• [Activity]:
With the string "turquoise" as the filter, copy each matching line from the records.

• [Data for the task]:
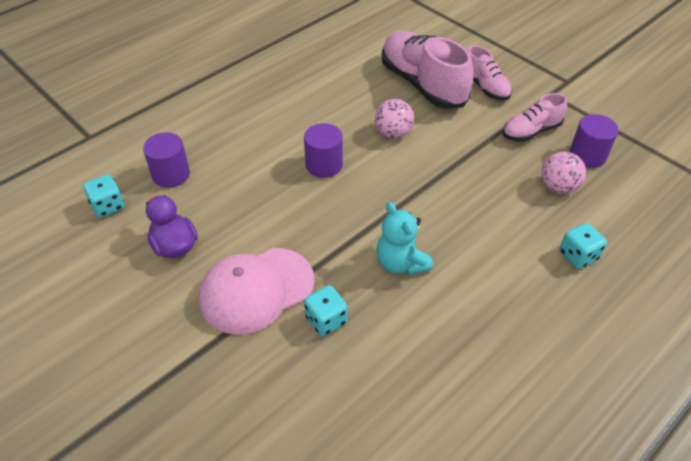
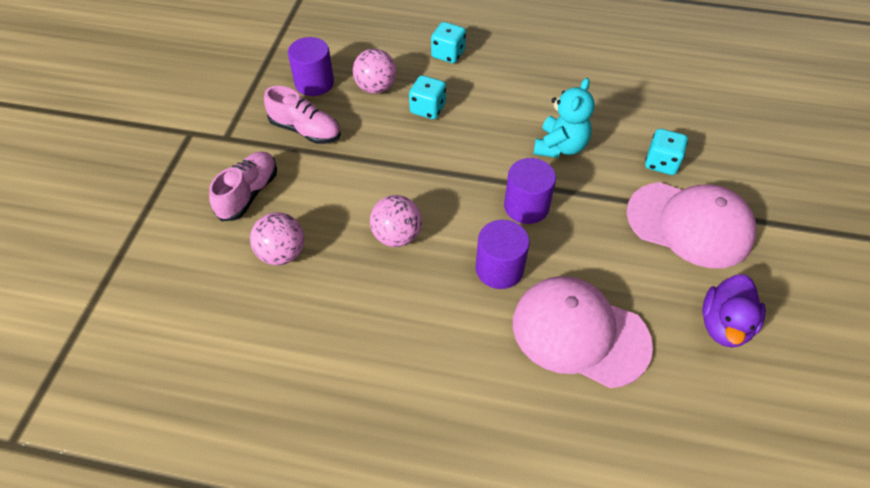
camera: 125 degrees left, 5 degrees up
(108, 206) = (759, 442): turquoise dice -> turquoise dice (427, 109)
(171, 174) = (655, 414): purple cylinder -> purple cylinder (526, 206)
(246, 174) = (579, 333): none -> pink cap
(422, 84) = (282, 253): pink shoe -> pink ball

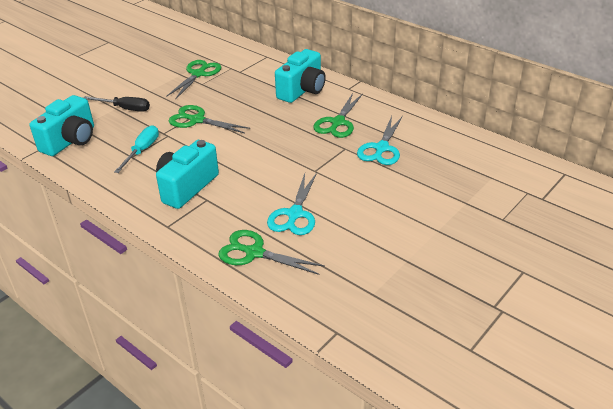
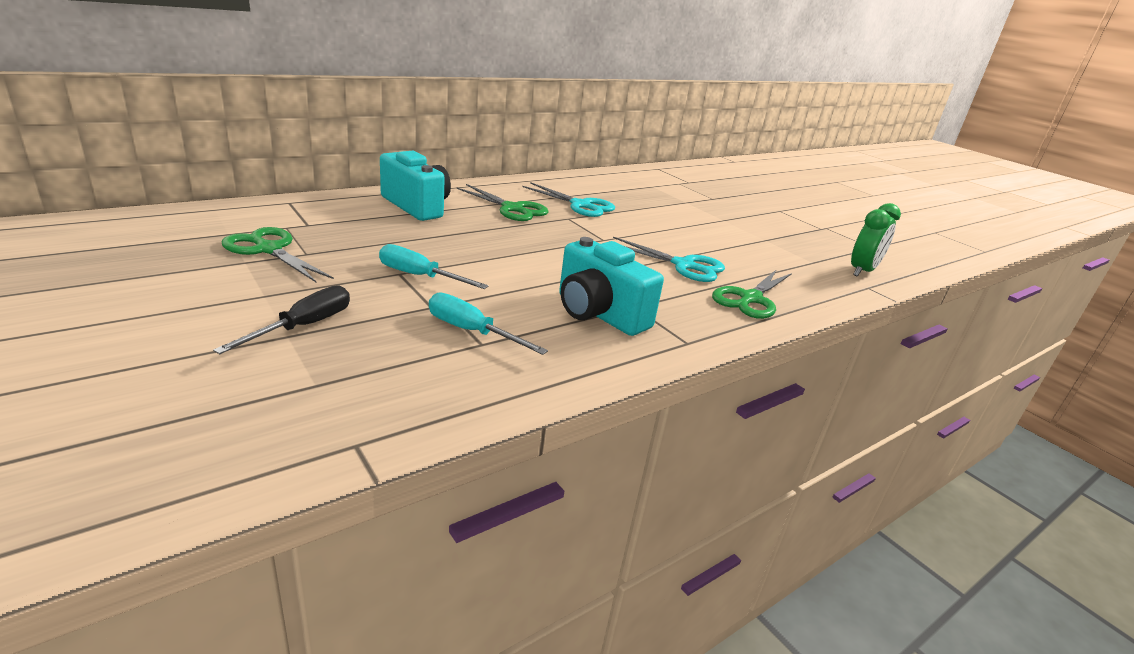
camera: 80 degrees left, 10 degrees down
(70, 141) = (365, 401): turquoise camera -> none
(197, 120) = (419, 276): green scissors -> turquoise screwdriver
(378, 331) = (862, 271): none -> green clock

• [Exercise response]:
(108, 206) = (759, 442): turquoise dice -> turquoise dice (427, 109)
(70, 141) = (365, 401): turquoise camera -> none
(197, 120) = (419, 276): green scissors -> turquoise screwdriver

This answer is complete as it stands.